■ **TASK ITEM**:
Give the entries again exactly, without pictures.

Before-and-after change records
%%
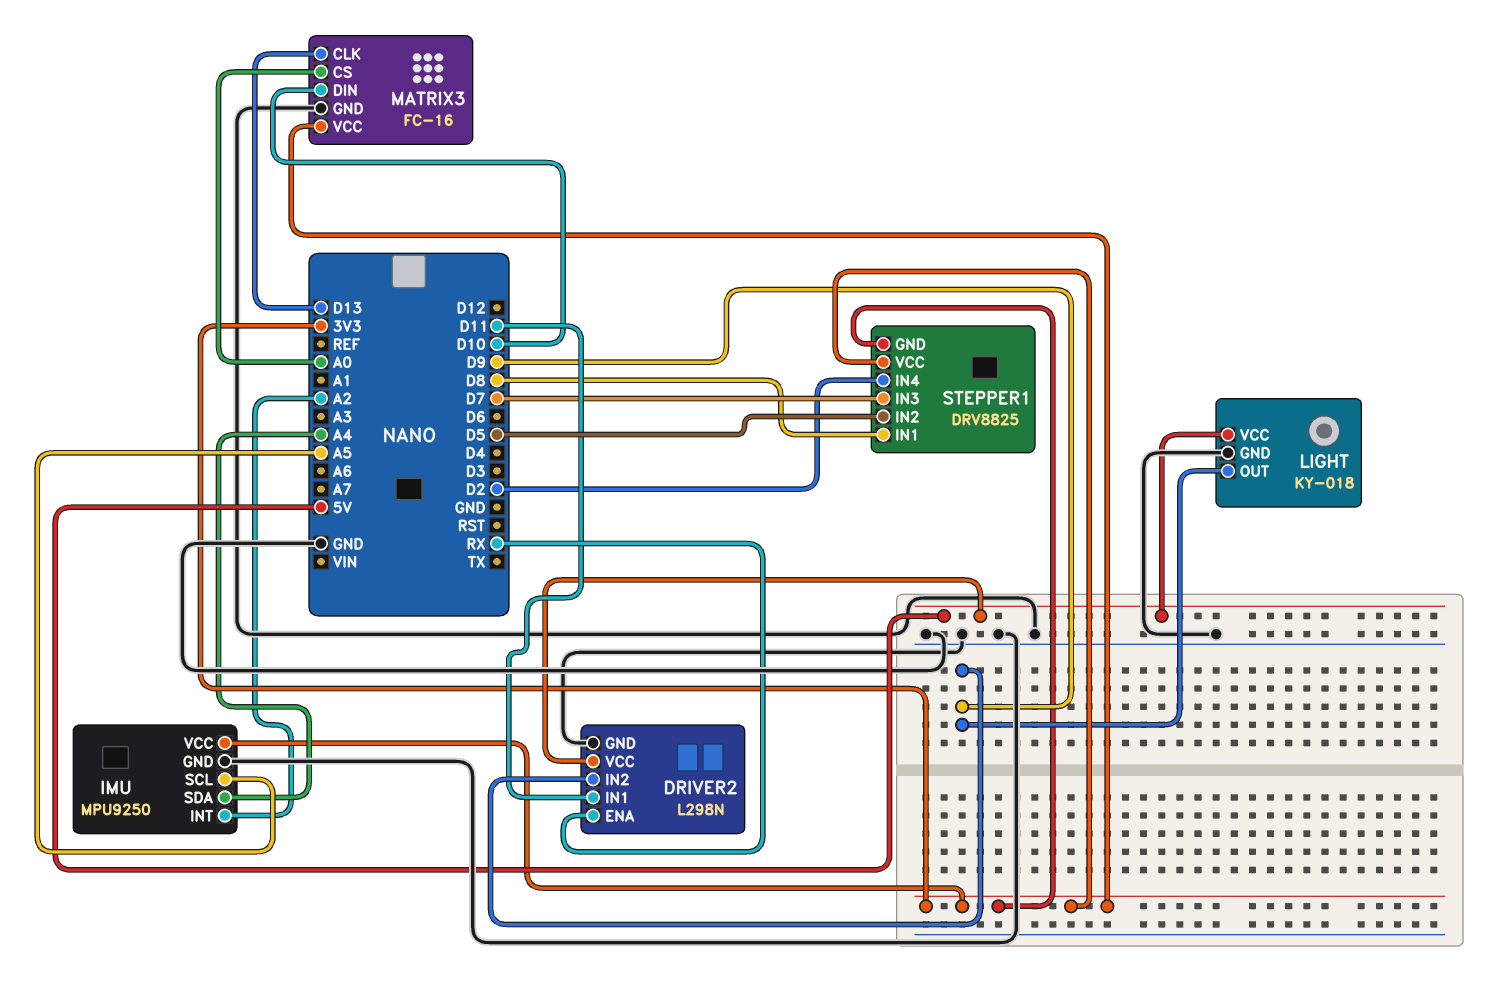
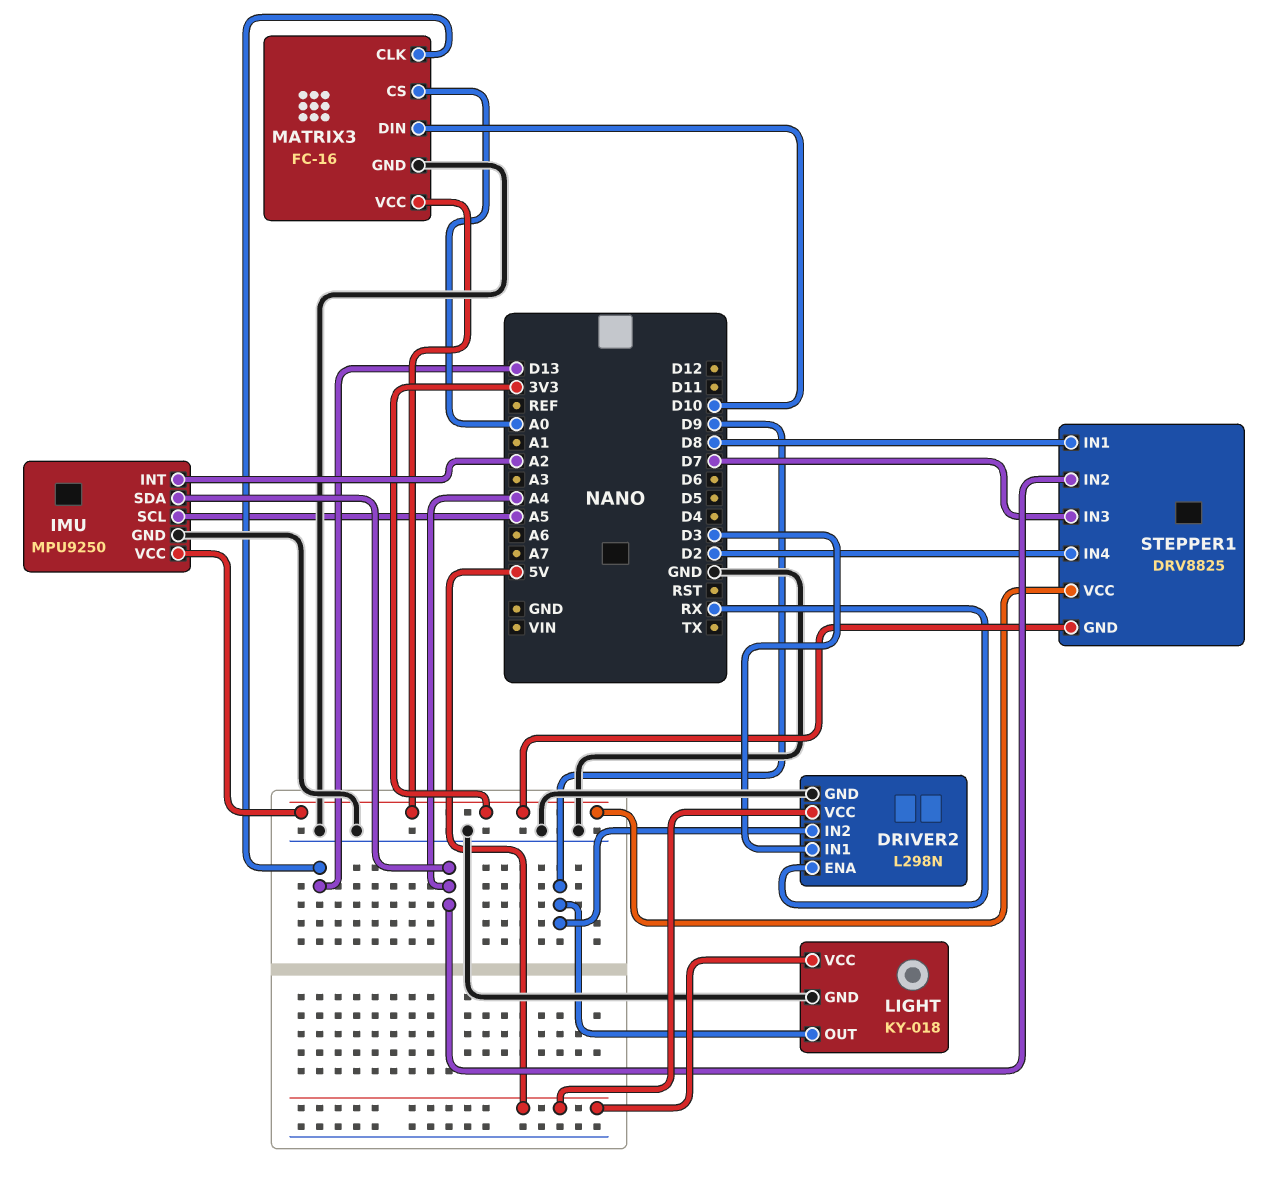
DRIVER2 pin IN1: D11 -> D3
STEPPER1 pin IN2: D5 -> A4

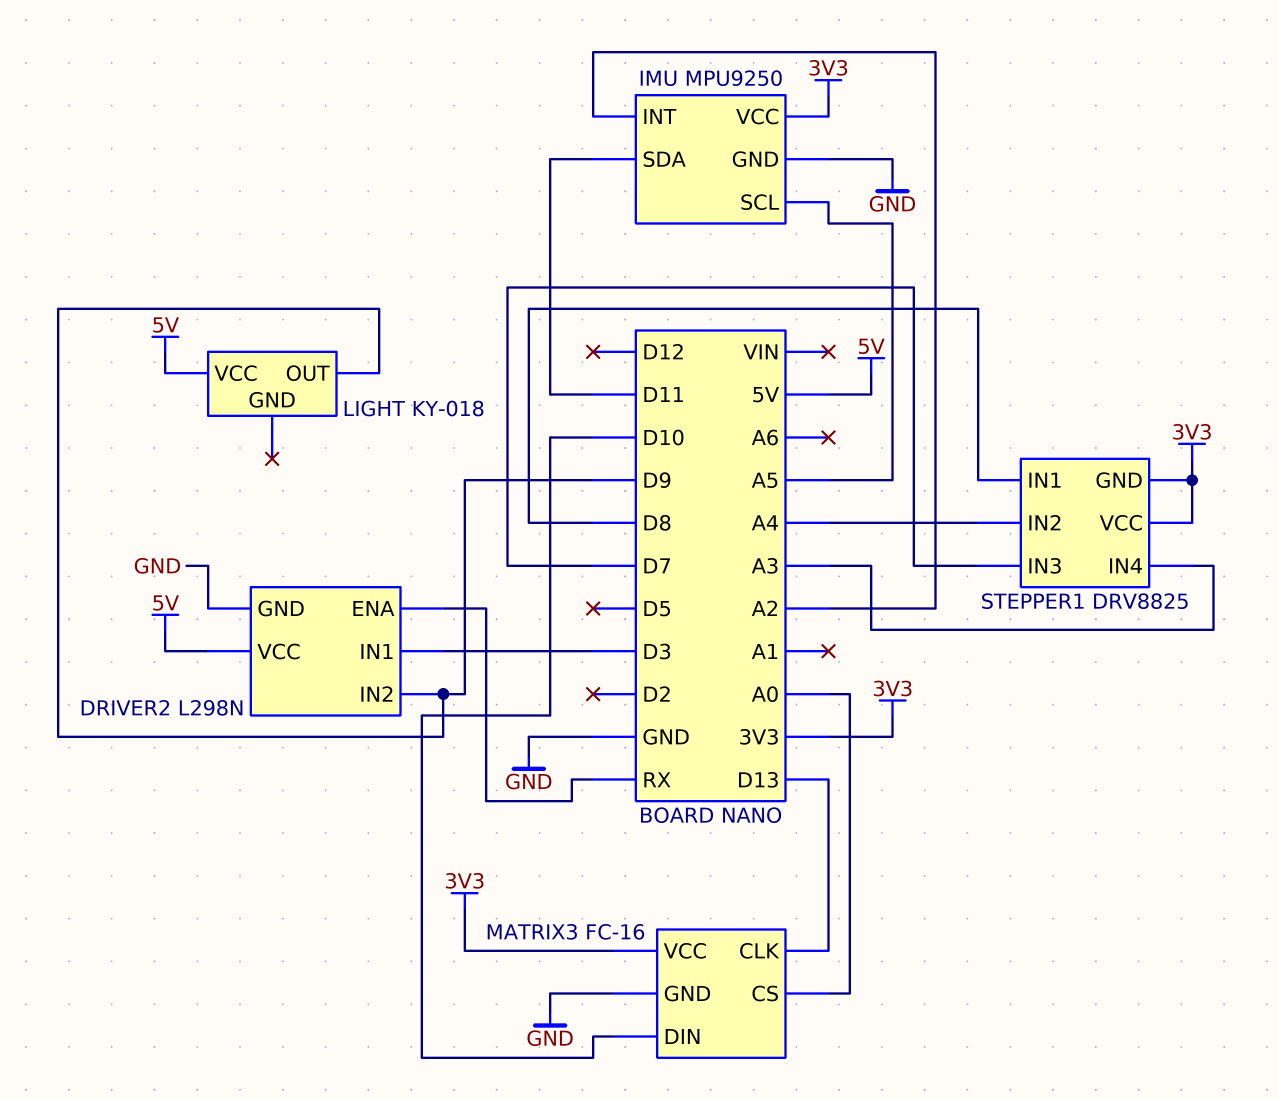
IMU pin SDA: A4 -> D11
LIGHT pin GND: GND -> none
STEPPER1 pin IN4: D2 -> A3

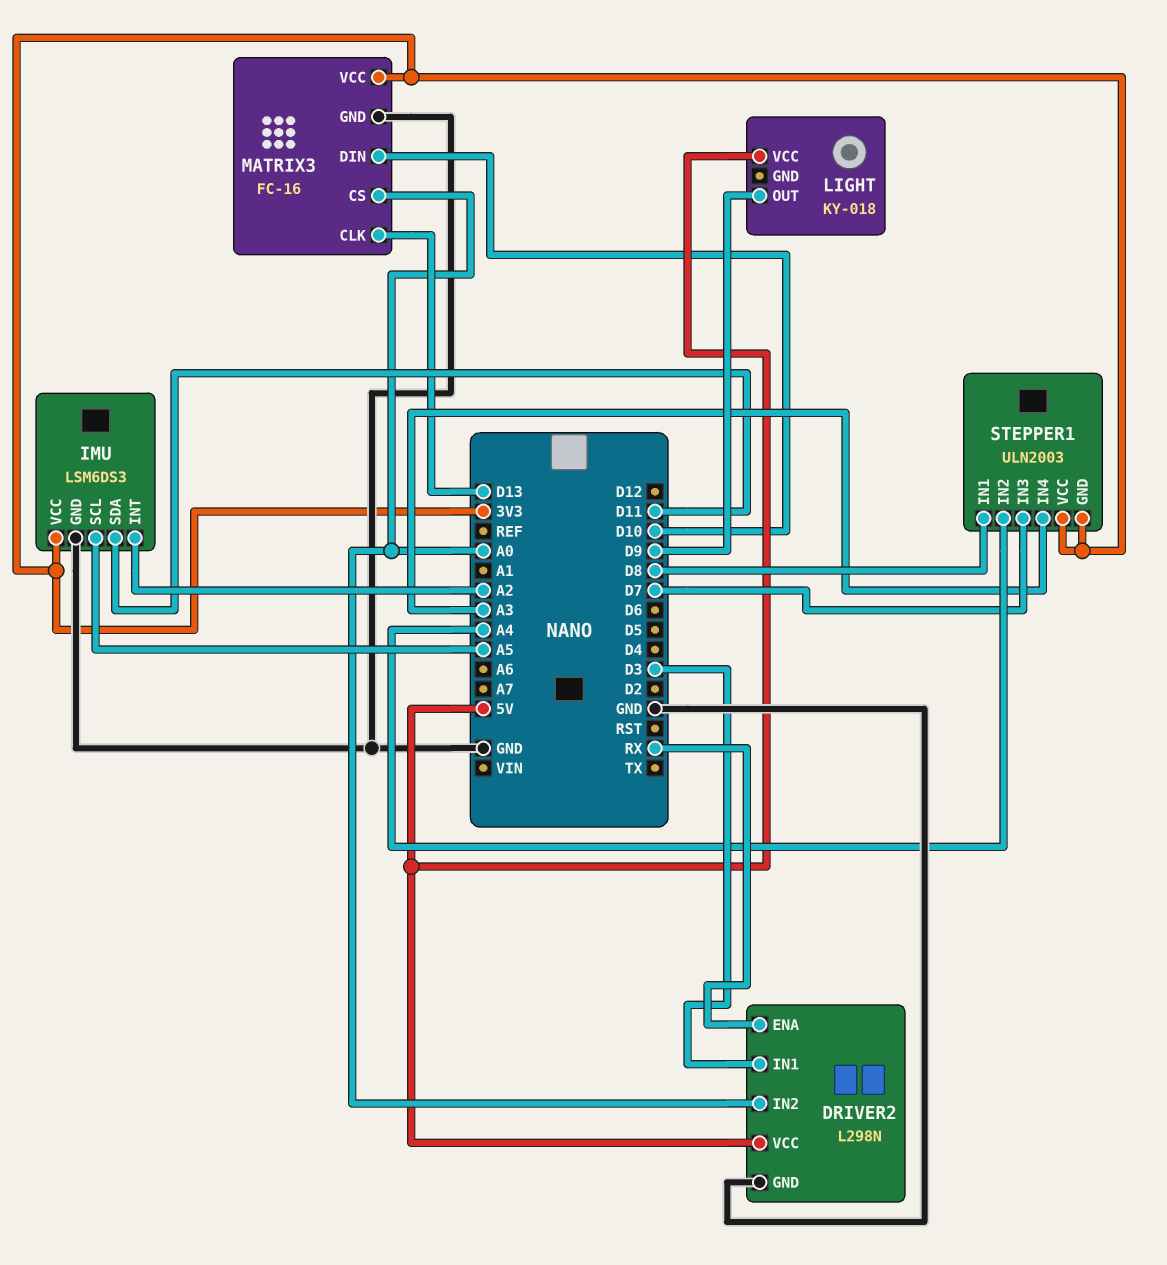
DRIVER2 pin IN2: D9 -> A0
IMU: MPU9250 -> LSM6DS3
STEPPER1: DRV8825 -> ULN2003

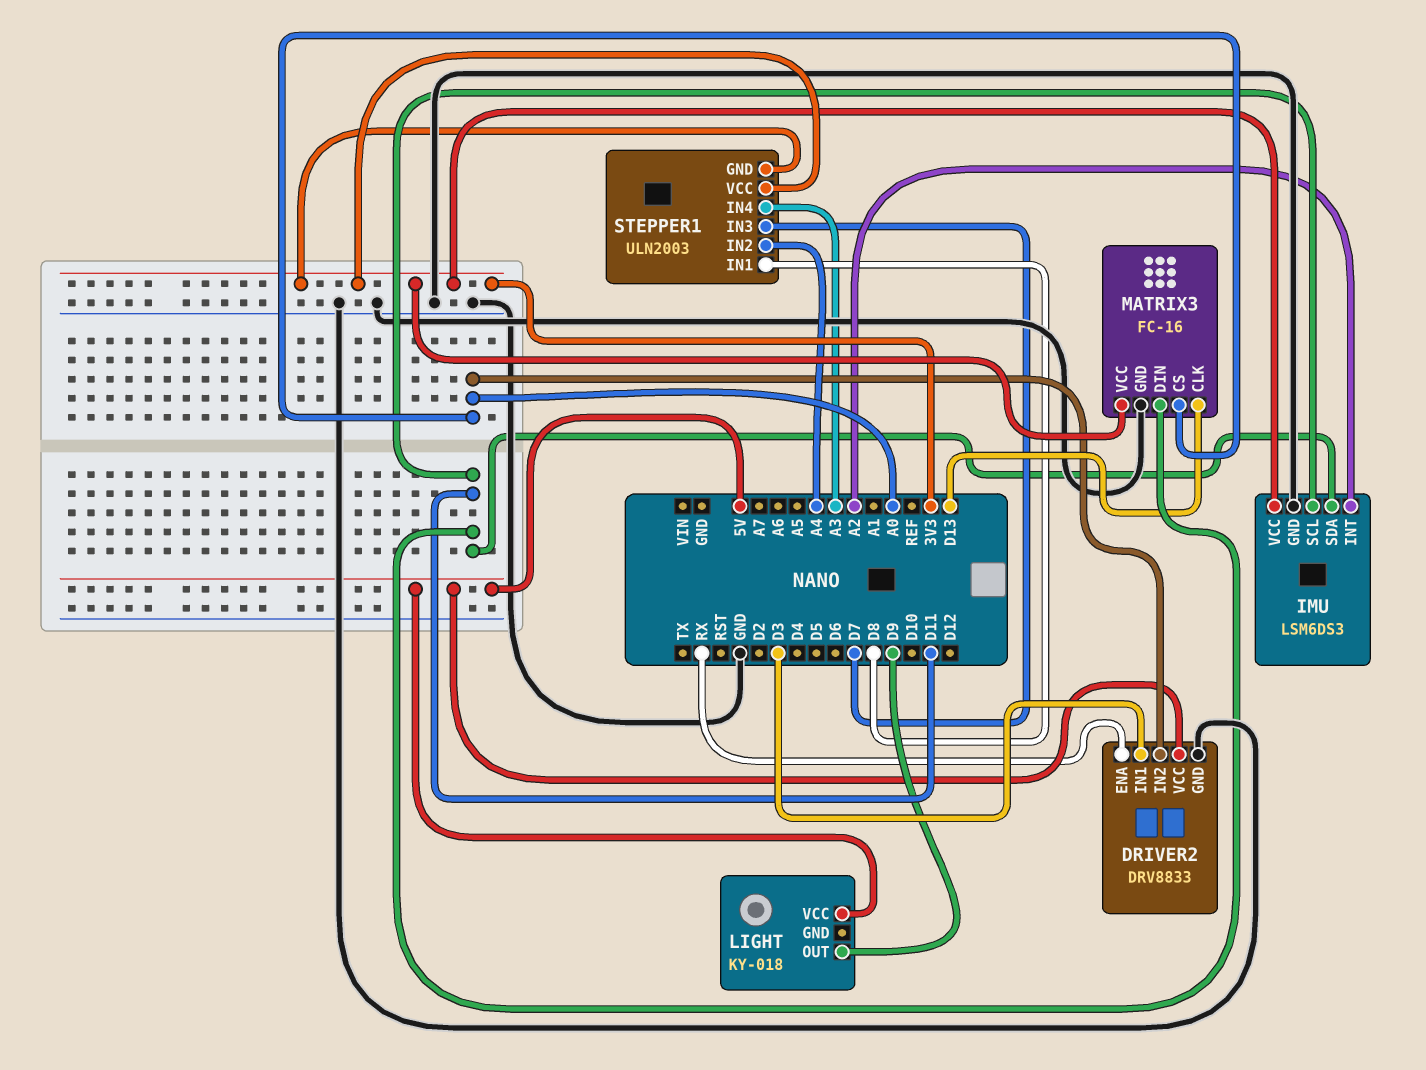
DRIVER2: L298N -> DRV8833
IMU pin SCL: A5 -> D11
MATRIX3 pin DIN: D10 -> D11

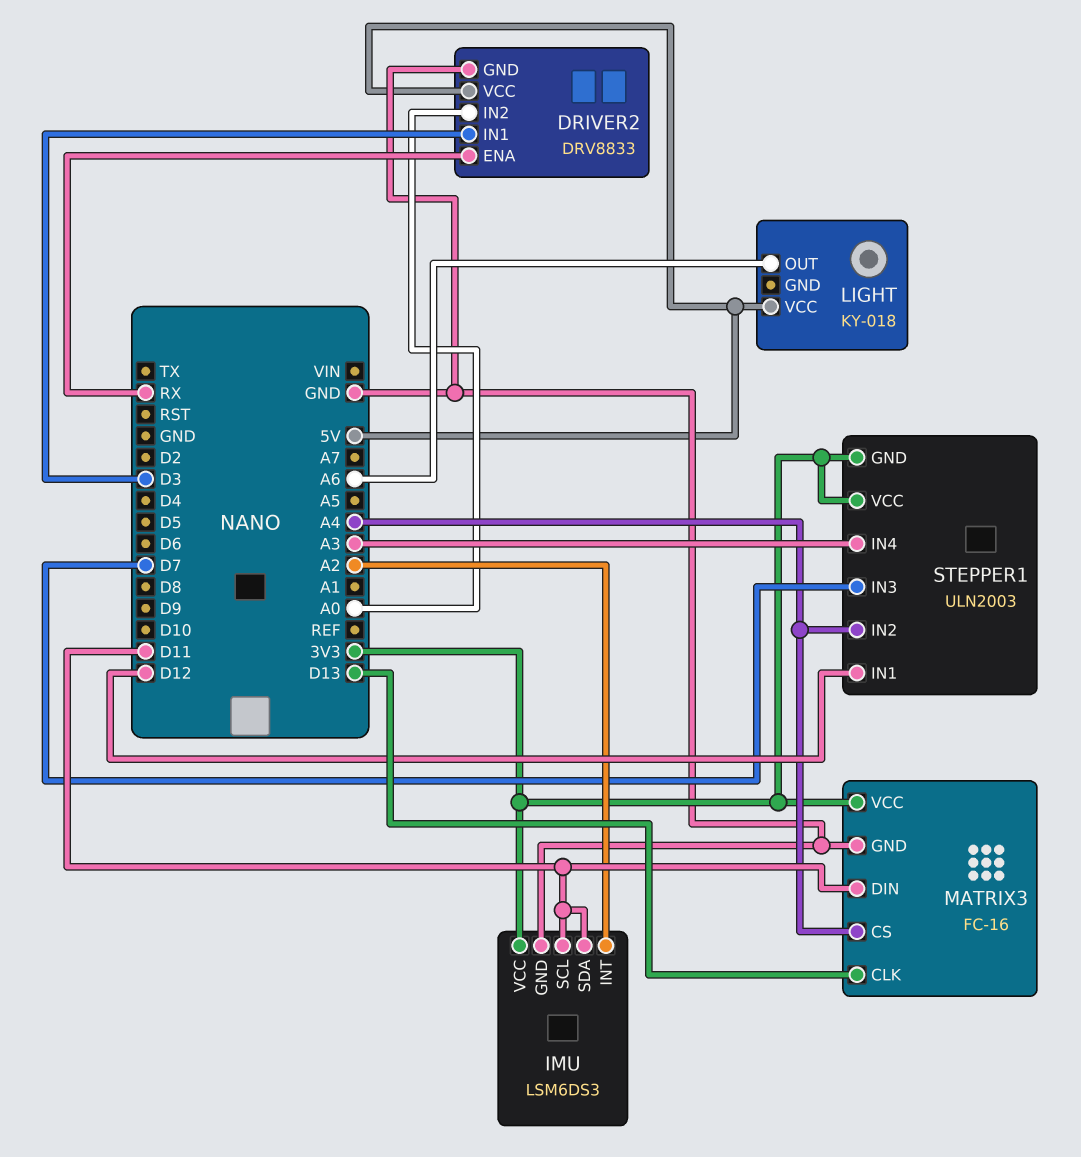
LIGHT pin OUT: D9 -> A6
MATRIX3 pin CS: A0 -> A4
STEPPER1 pin IN1: D8 -> D12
%%
■ **OUTPUT**:
DRIVER2 pin IN1: D11 -> D3
STEPPER1 pin IN2: D5 -> A4

IMU pin SDA: A4 -> D11
LIGHT pin GND: GND -> none
STEPPER1 pin IN4: D2 -> A3

DRIVER2 pin IN2: D9 -> A0
IMU: MPU9250 -> LSM6DS3
STEPPER1: DRV8825 -> ULN2003

DRIVER2: L298N -> DRV8833
IMU pin SCL: A5 -> D11
MATRIX3 pin DIN: D10 -> D11

LIGHT pin OUT: D9 -> A6
MATRIX3 pin CS: A0 -> A4
STEPPER1 pin IN1: D8 -> D12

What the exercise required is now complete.